### WHAT IS REQUIRED
Nothing outside the range is wanted. Repeat exactly the lines below from the one with "AUDIO pin BUSY: GP17 -> GP16" through the one with "IR1 pin OUT: D4 -> D10".

### SUPPLIED DATA

========================================

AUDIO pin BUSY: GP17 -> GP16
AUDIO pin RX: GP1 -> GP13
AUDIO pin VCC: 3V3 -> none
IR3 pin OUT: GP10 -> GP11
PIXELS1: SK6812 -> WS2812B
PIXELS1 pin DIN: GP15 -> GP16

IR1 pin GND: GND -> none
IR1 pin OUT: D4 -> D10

========================================

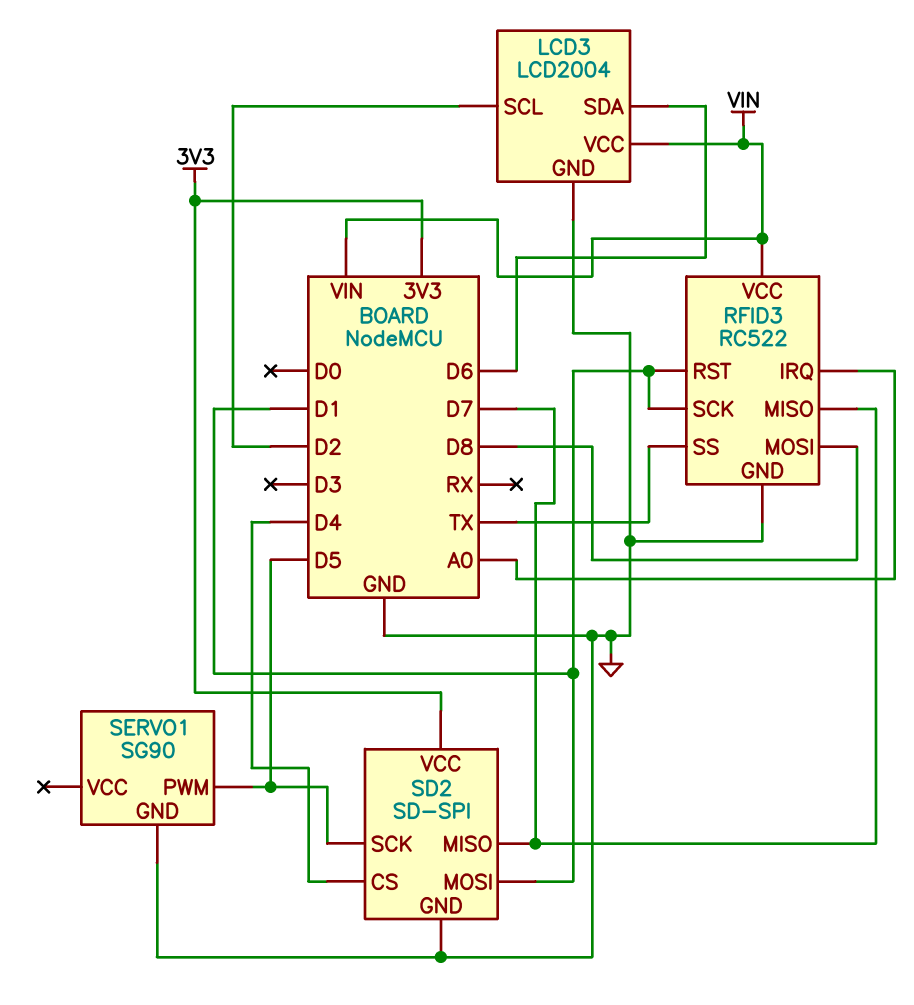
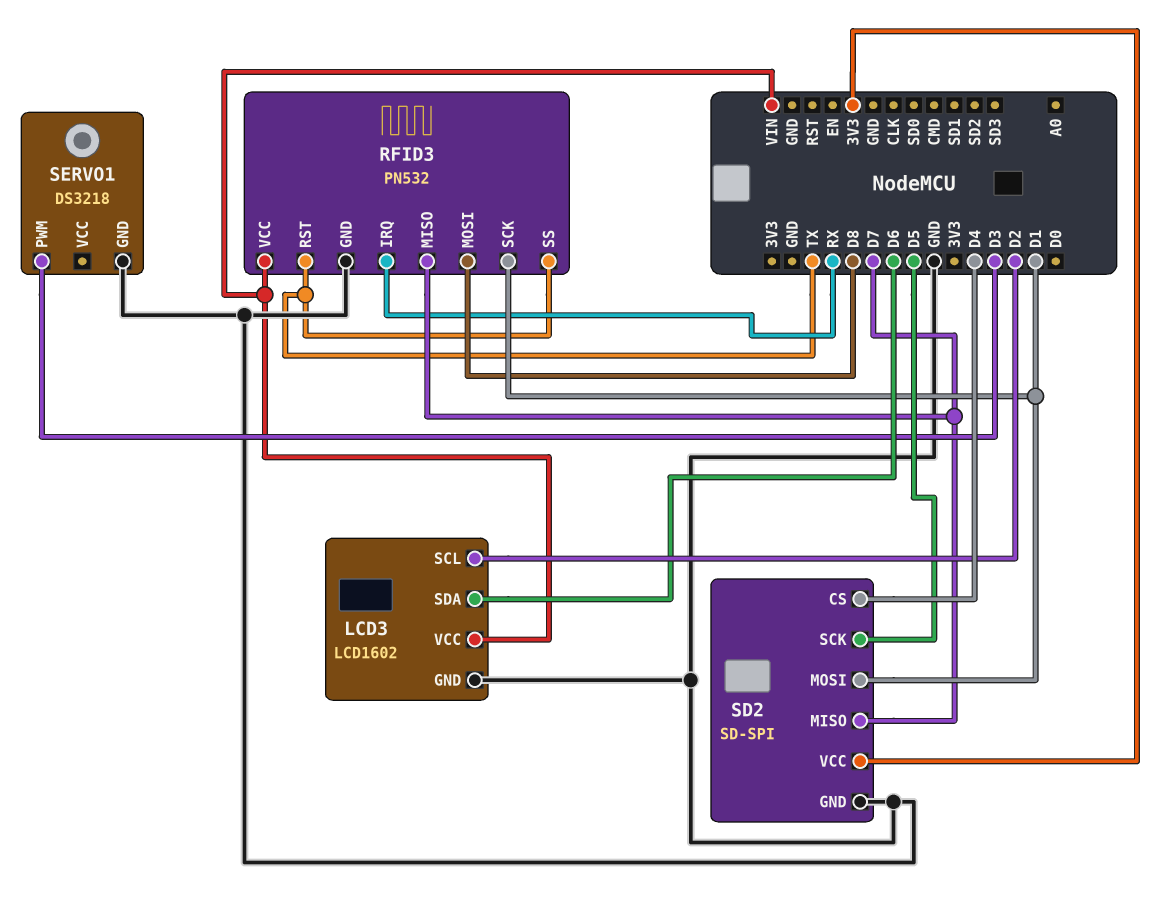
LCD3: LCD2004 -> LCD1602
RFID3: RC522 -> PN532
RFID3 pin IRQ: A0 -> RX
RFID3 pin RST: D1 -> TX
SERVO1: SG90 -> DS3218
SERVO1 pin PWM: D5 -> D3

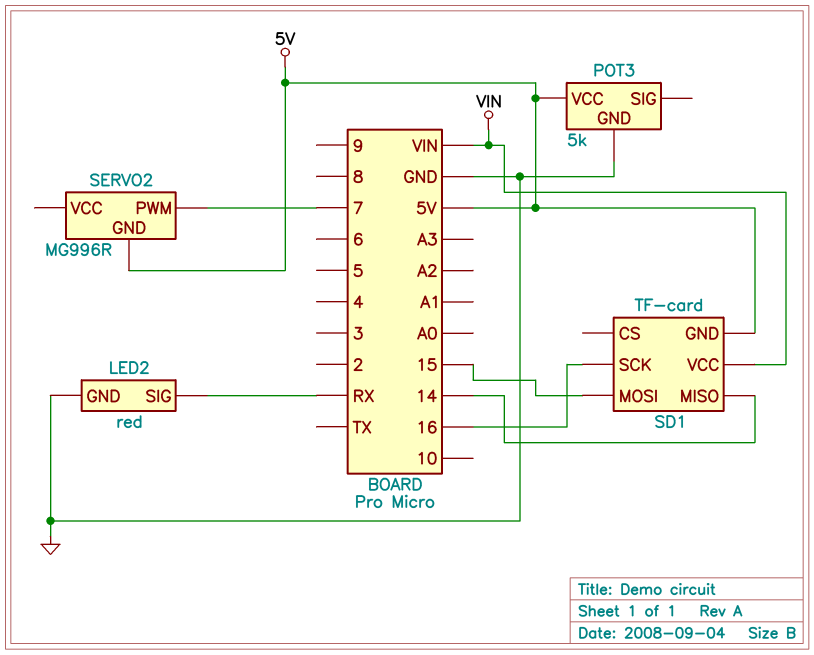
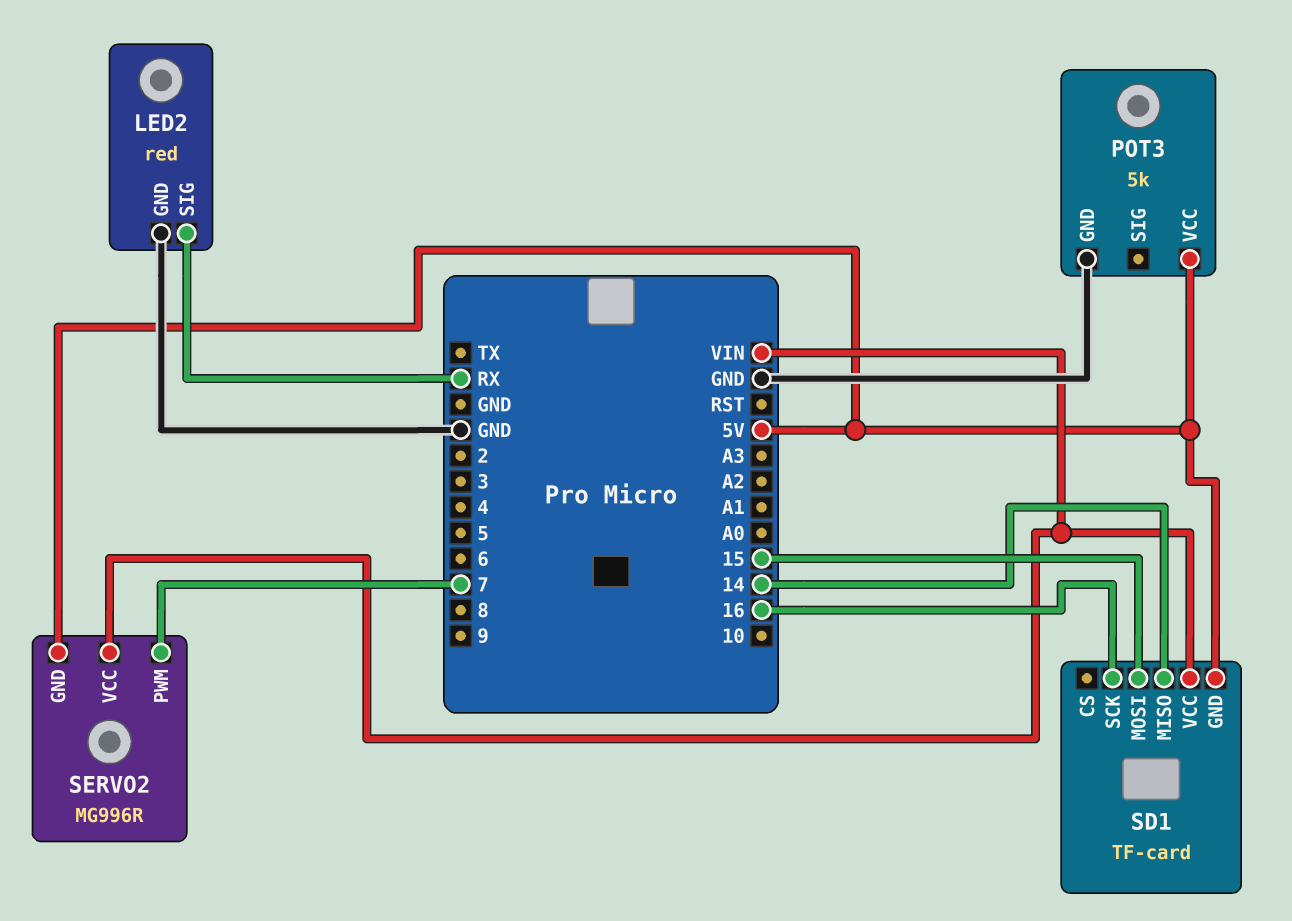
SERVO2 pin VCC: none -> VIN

========================================

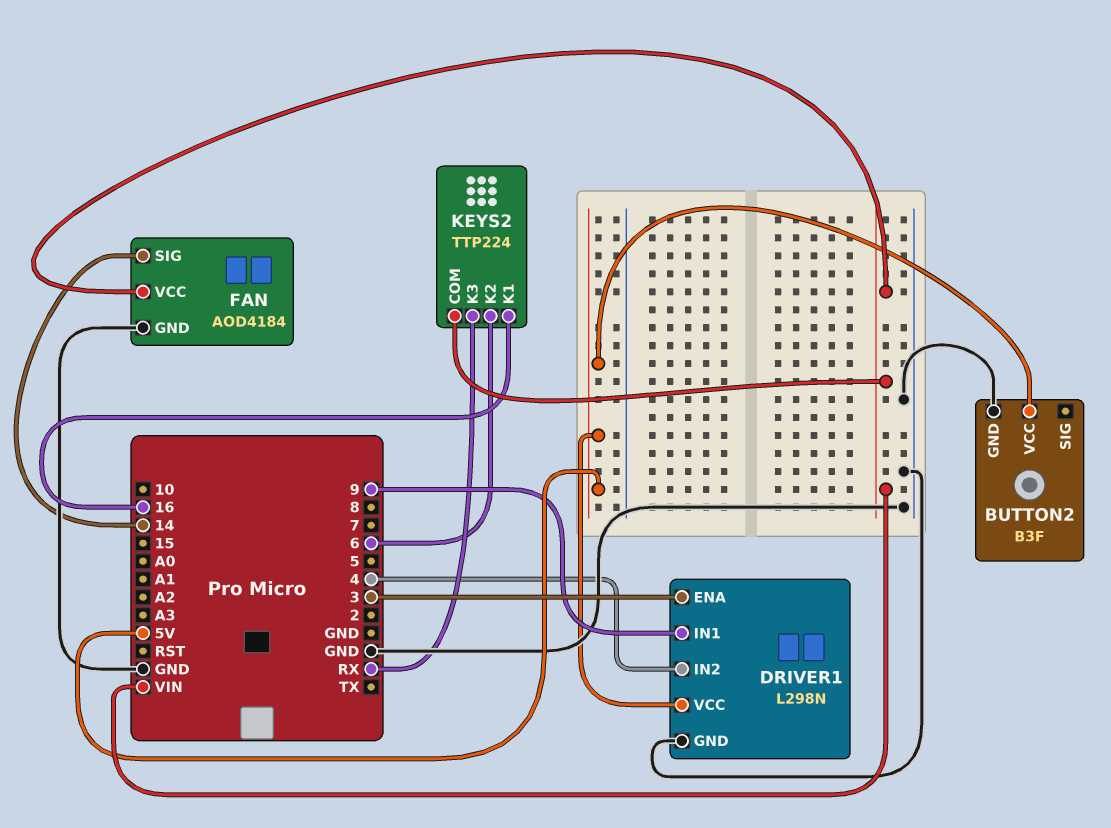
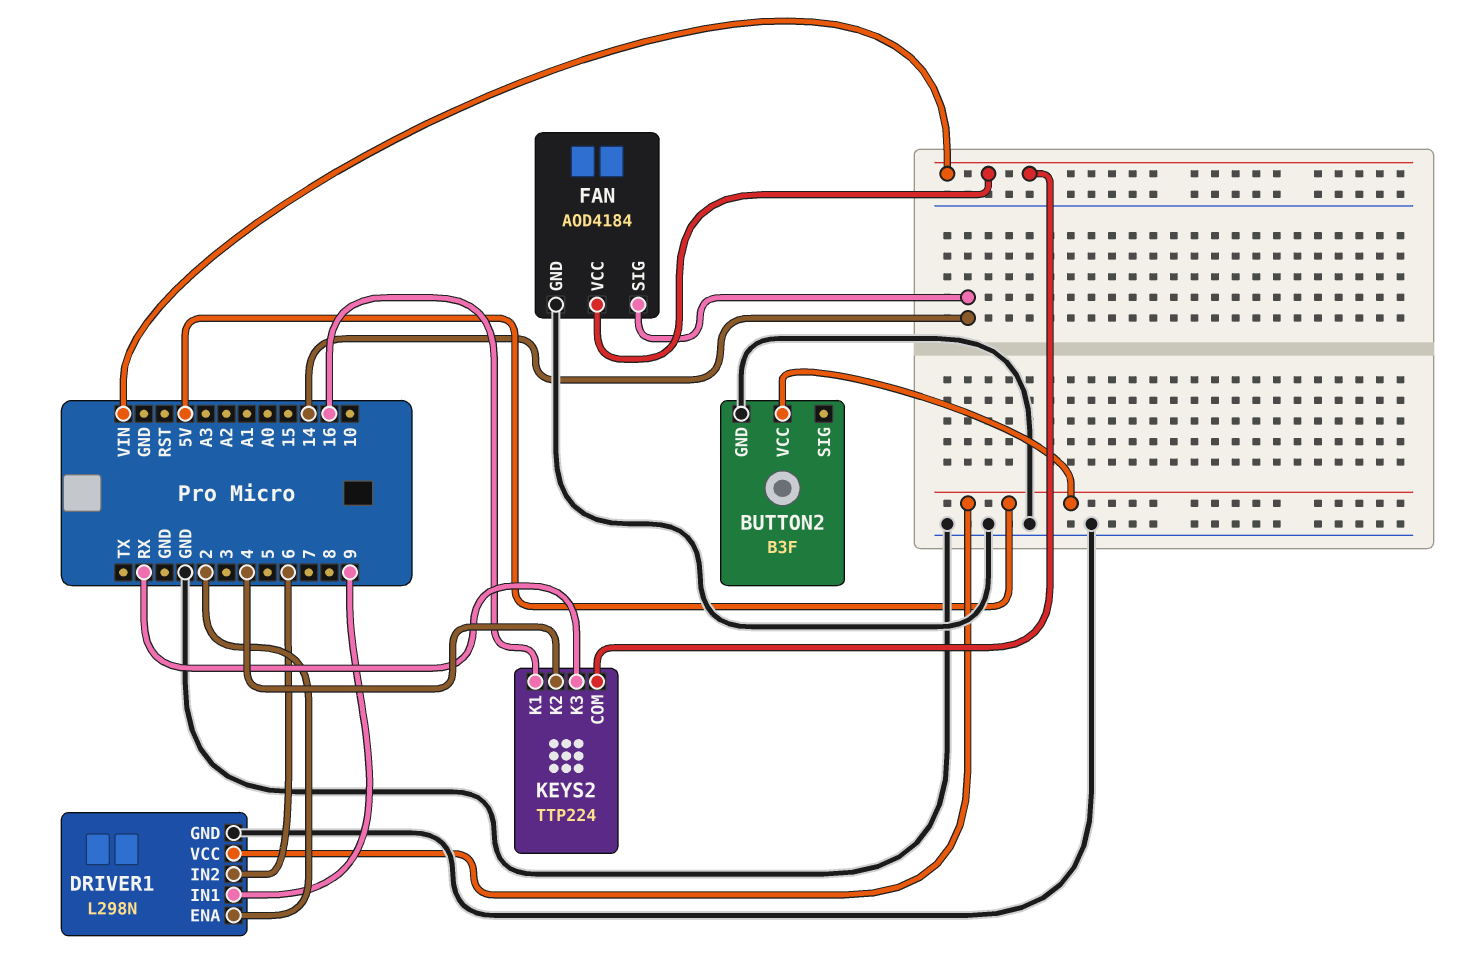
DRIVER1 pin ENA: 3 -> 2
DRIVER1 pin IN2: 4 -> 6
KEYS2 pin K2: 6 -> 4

========================================

### TASK ANSWER
AUDIO pin BUSY: GP17 -> GP16
AUDIO pin RX: GP1 -> GP13
AUDIO pin VCC: 3V3 -> none
IR3 pin OUT: GP10 -> GP11
PIXELS1: SK6812 -> WS2812B
PIXELS1 pin DIN: GP15 -> GP16

IR1 pin GND: GND -> none
IR1 pin OUT: D4 -> D10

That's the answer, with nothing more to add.